# Work to do:
Rename "white plush toy" to "white stuffed animal" everywhere in the rows below, and copy everything else unchanged. Leave the pictures out.

Image and question records
+---+

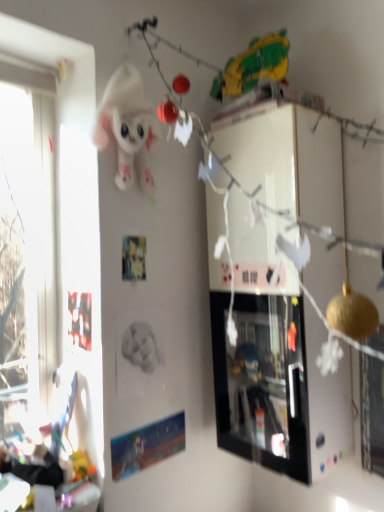
Question: Is white plush toy at upper center inside the boundaries of black glossy picture frame at upper center, or outside?

Choices:
 (A) outside
 (B) inside

Answer: (A)

Question: Visually, is white plush toy at upper center positioned to the left or to the right of black glossy picture frame at upper center?

Choices:
 (A) left
 (B) right

Answer: (A)

Question: From a real-world perspective, is white plush toy at upper center positioned above or below black glossy picture frame at upper center?

Choices:
 (A) above
 (B) below

Answer: (A)

Question: Is black glossy picture frame at upper center inside the boundaries of white plush toy at upper center, or outside?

+---+

# Worked solution:
Question: Is white stuffed animal at upper center inside the boundaries of black glossy picture frame at upper center, or outside?

Choices:
 (A) outside
 (B) inside

Answer: (A)

Question: Visually, is white stuffed animal at upper center positioned to the left or to the right of black glossy picture frame at upper center?

Choices:
 (A) left
 (B) right

Answer: (A)

Question: From a real-world perspective, is white stuffed animal at upper center positioned above or below black glossy picture frame at upper center?

Choices:
 (A) above
 (B) below

Answer: (A)

Question: Is black glossy picture frame at upper center inside the boundaries of white stuffed animal at upper center, or outside?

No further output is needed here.